### EXERCISE OBJECTIVE
Take the line that contains "black teddy bear: 2 -> 3" in the data below and each line after it, through the last, and repeat them unchanged.

Scene image comparisons:
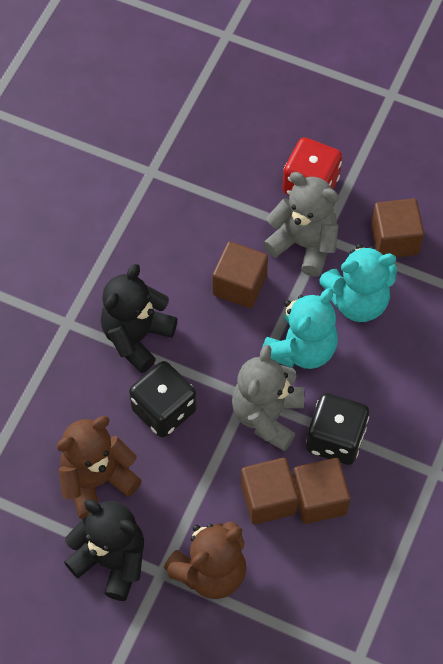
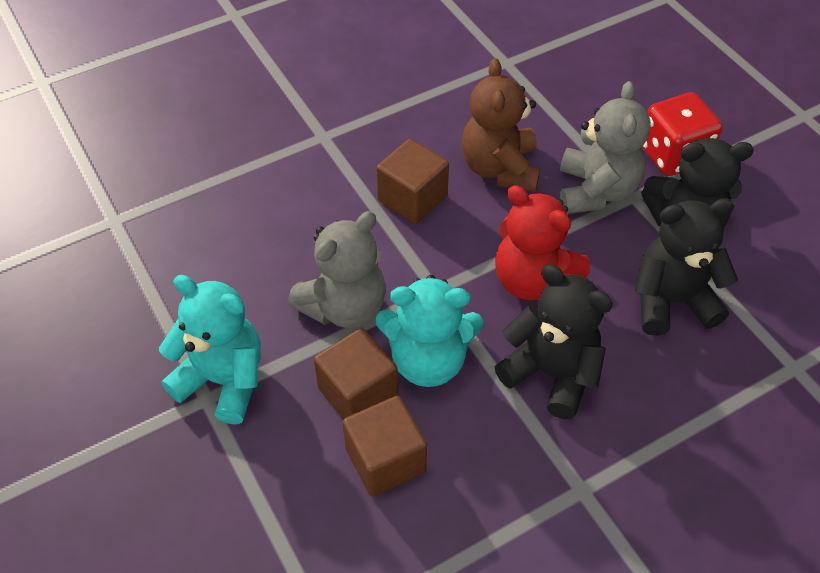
black dice: 2 -> 0
black teddy bear: 2 -> 3
brown cube: 4 -> 3
brown teddy bear: 2 -> 1
red teddy bear: 0 -> 1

### RESULT OF THIS TASK
black teddy bear: 2 -> 3
brown cube: 4 -> 3
brown teddy bear: 2 -> 1
red teddy bear: 0 -> 1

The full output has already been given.